*THE DATA*
------------------------------------------------

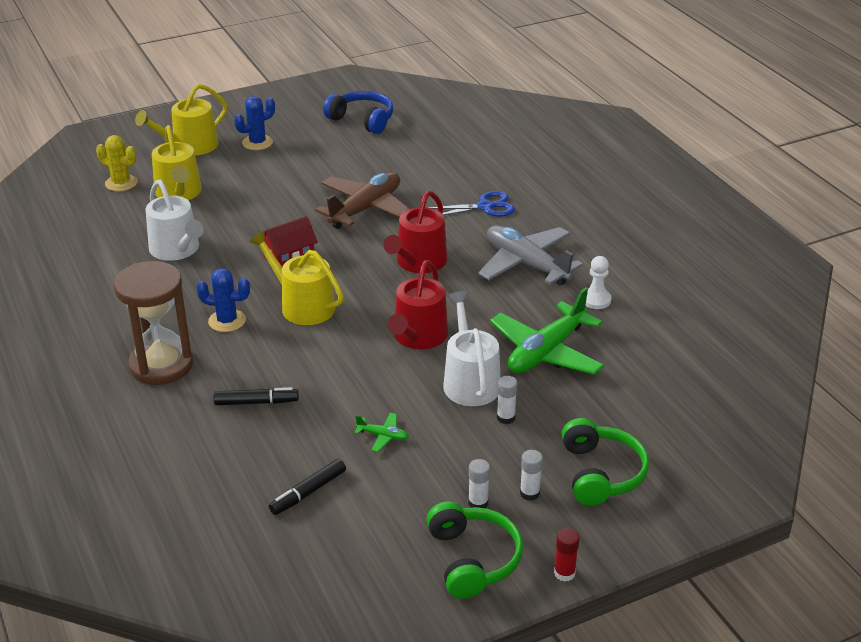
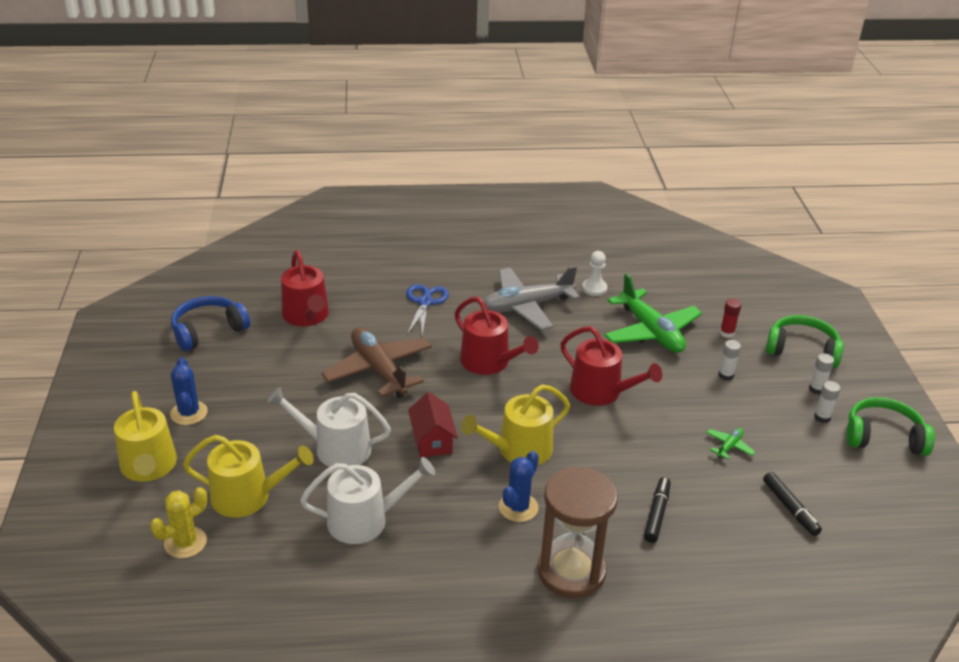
camera: 70 degrees left, 0 degrees up
white watering can [443,291,501,406] -> white watering can moved to [268,387,391,467]
red glue stick [554,528,580,582] -> red glue stick moved to [720,299,741,338]
none -> red watering can [281,250,329,326]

------------------------------------------------

*WHAT THE TASK REQUIRES*
Whenever a line above has the word "moved" in it, copy that line.

*EXERCISE SOLUTION*
white watering can [443,291,501,406] -> white watering can moved to [268,387,391,467]
red glue stick [554,528,580,582] -> red glue stick moved to [720,299,741,338]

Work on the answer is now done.